▶ [ENTRIES SUPPLIED]

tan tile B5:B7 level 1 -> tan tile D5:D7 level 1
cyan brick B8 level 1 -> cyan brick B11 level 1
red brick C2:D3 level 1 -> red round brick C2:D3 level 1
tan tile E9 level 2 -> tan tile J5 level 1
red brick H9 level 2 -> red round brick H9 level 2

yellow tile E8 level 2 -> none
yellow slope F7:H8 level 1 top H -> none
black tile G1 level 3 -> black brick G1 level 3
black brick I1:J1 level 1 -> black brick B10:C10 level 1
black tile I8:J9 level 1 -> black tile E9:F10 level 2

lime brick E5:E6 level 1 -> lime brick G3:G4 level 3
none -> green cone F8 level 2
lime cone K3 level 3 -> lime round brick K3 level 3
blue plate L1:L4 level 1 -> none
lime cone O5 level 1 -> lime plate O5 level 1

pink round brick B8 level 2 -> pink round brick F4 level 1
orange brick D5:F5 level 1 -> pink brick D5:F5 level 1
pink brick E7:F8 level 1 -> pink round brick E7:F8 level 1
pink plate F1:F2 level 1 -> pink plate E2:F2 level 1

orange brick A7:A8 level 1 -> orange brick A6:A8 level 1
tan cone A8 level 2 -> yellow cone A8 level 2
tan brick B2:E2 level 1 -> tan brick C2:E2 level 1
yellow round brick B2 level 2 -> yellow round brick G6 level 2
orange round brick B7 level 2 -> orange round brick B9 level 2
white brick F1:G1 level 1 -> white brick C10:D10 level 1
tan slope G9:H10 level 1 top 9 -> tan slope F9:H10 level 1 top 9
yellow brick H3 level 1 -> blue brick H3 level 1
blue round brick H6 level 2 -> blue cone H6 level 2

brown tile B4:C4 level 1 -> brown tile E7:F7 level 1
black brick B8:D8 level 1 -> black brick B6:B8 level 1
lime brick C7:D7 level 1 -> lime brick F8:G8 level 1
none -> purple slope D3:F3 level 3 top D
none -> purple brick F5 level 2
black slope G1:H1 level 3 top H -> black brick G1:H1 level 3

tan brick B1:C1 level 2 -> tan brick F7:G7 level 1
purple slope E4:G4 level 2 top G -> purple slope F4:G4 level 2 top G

▶ [WHAT IS BEING ASKED] Please provide an exact transcription of each line from the one holding "black brick B8:D8" through the final line of the data above.

▶ [ANSWER SECTION]
black brick B8:D8 level 1 -> black brick B6:B8 level 1
lime brick C7:D7 level 1 -> lime brick F8:G8 level 1
none -> purple slope D3:F3 level 3 top D
none -> purple brick F5 level 2
black slope G1:H1 level 3 top H -> black brick G1:H1 level 3

tan brick B1:C1 level 2 -> tan brick F7:G7 level 1
purple slope E4:G4 level 2 top G -> purple slope F4:G4 level 2 top G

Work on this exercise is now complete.